▸ EXTRACTED INFORMATION:
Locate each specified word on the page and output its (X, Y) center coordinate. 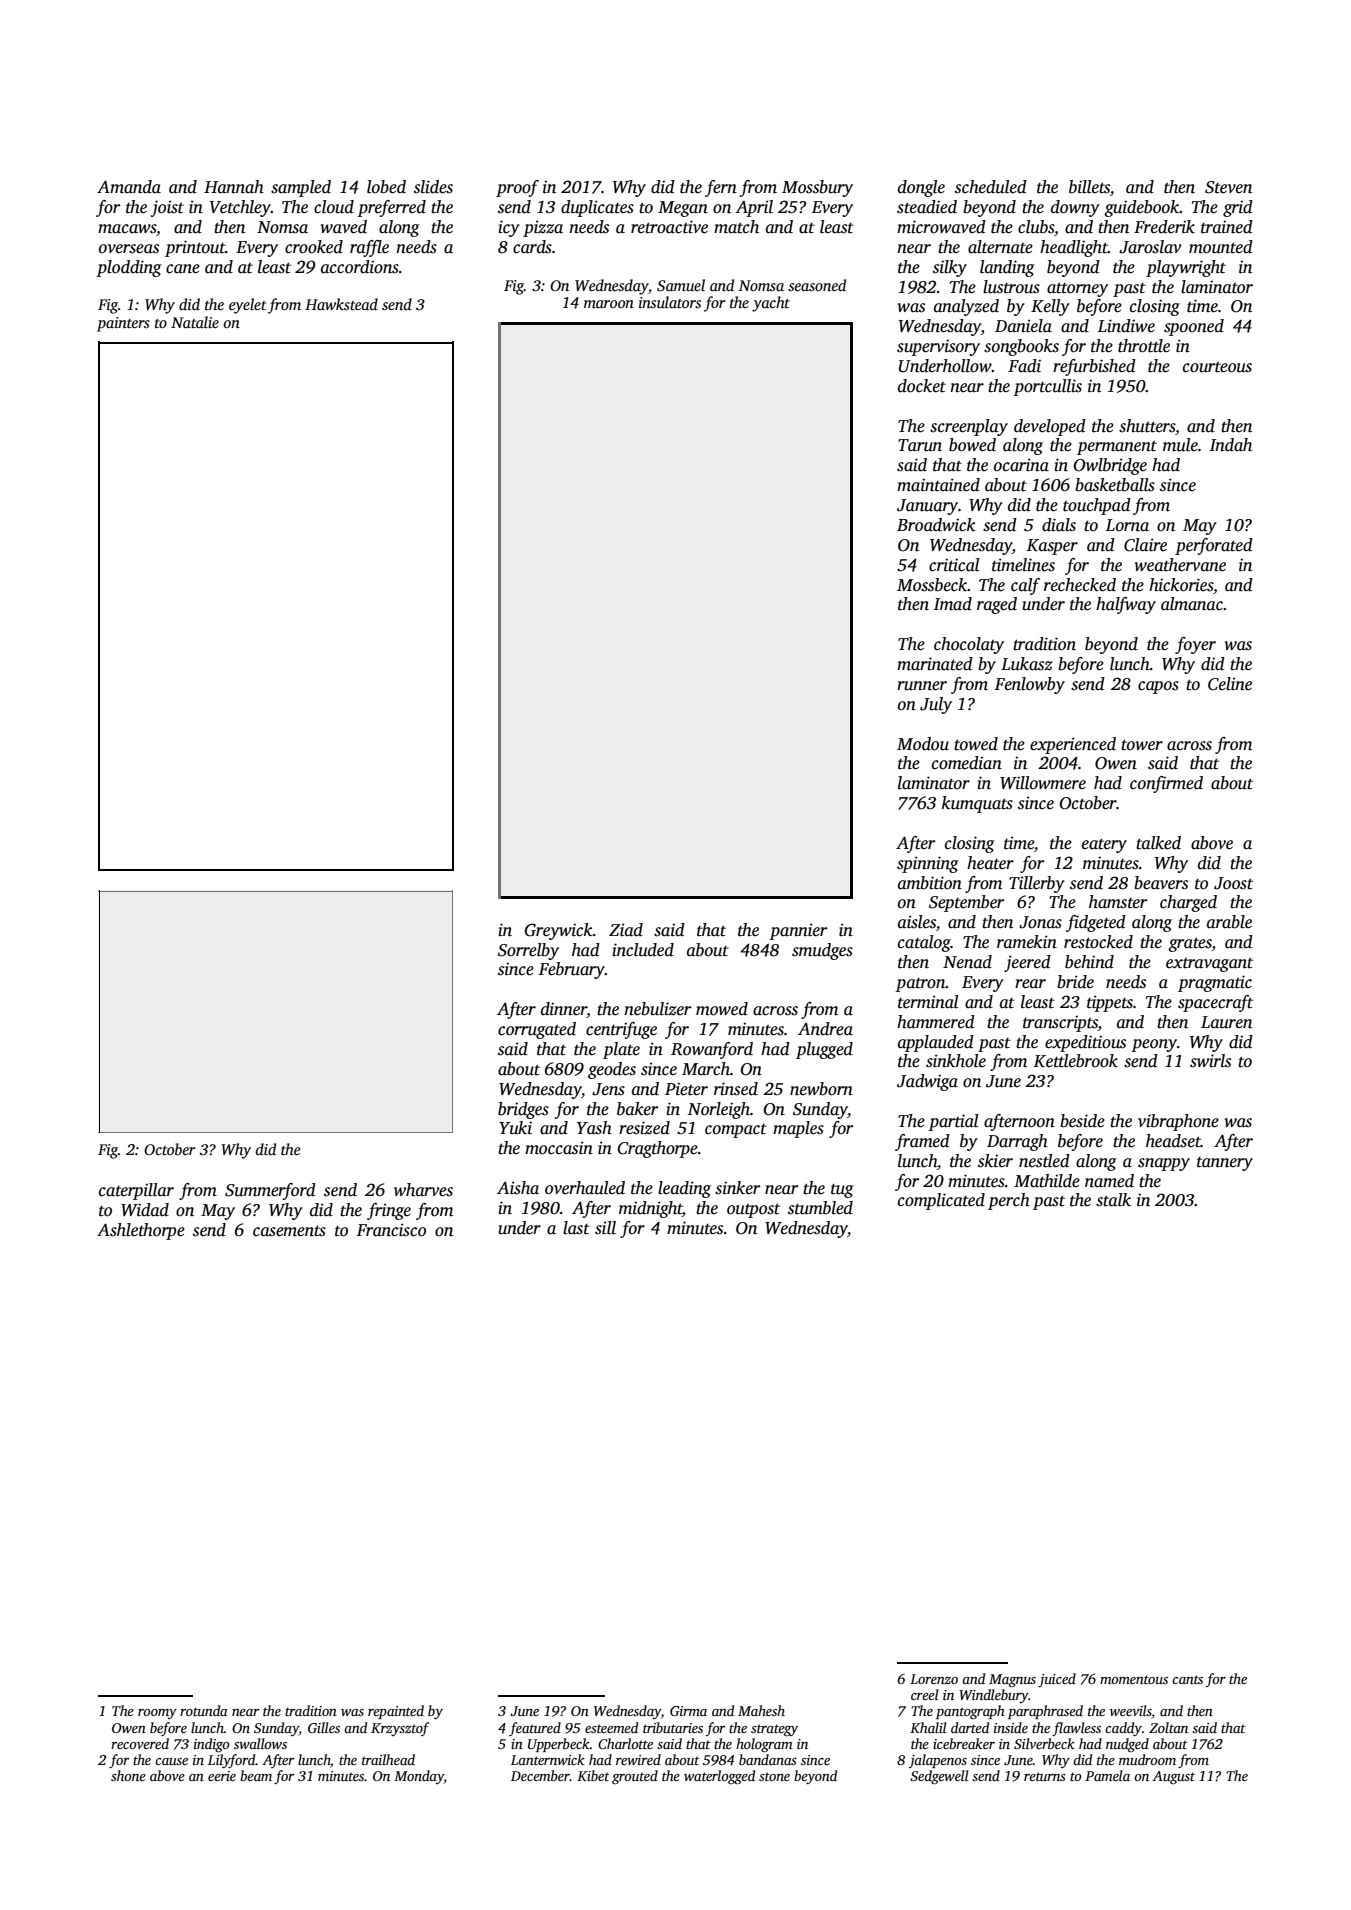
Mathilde (1047, 1181)
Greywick (559, 931)
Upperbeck (559, 1745)
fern (721, 188)
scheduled (991, 187)
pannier (798, 931)
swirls (1210, 1061)
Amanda (129, 187)
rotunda (204, 1710)
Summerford (270, 1191)
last (576, 1228)
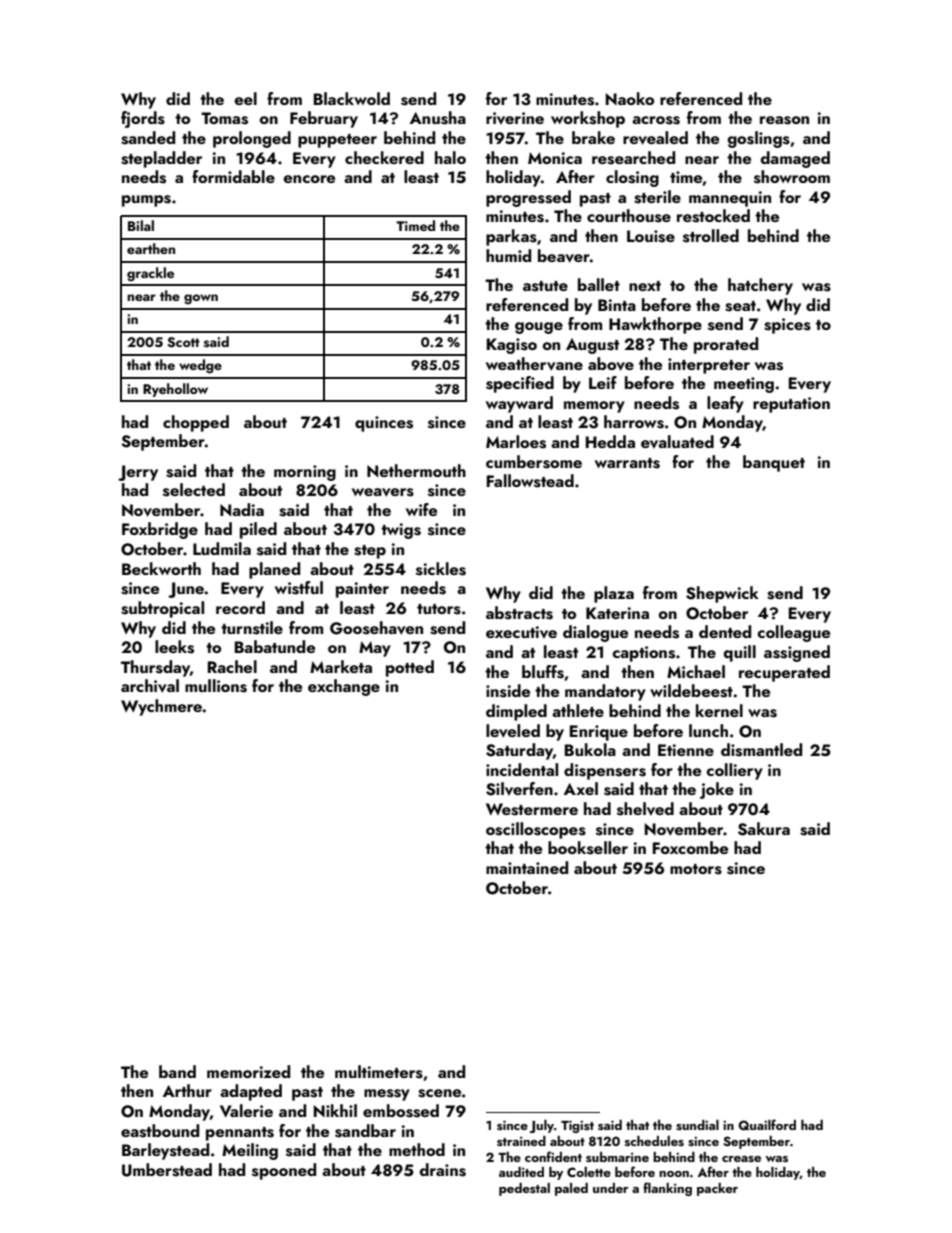 The image size is (952, 1233). I want to click on fjords, so click(143, 119).
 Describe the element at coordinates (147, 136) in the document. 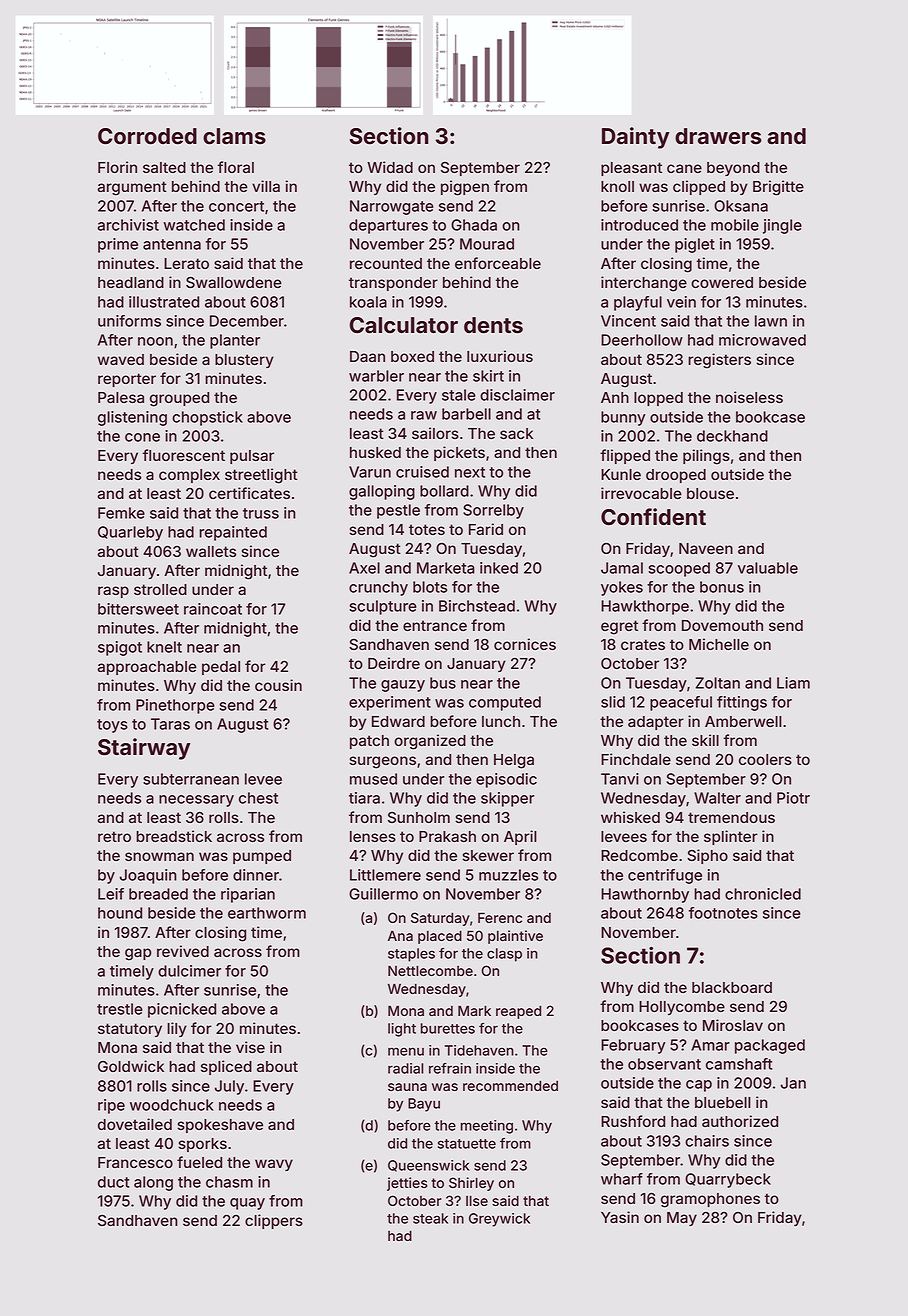

I see `Corroded` at that location.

▸ CHALLENGE: Put all of the data above into a JSON list of strings, one string per line, with blank lines skipped. Leave the pictures out.

▸ FULL ANSWER:
[
  "Locate each specified word on the page and output its (X, Y) center coordinate. ",
  "Mathilde (1047, 1181)",
  "Greywick (559, 931)",
  "Upperbeck (559, 1745)",
  "fern (721, 188)",
  "scheduled (991, 187)",
  "pannier (798, 931)",
  "swirls (1210, 1061)",
  "Amanda (129, 187)",
  "rotunda (204, 1710)",
  "Summerford (270, 1191)",
  "last (576, 1228)",
  " The image size is (952, 1233). I want to click on fjords, so click(143, 119).",
  " Describe the element at coordinates (147, 136) in the document. ",
  "I see `Corroded` at that location."
]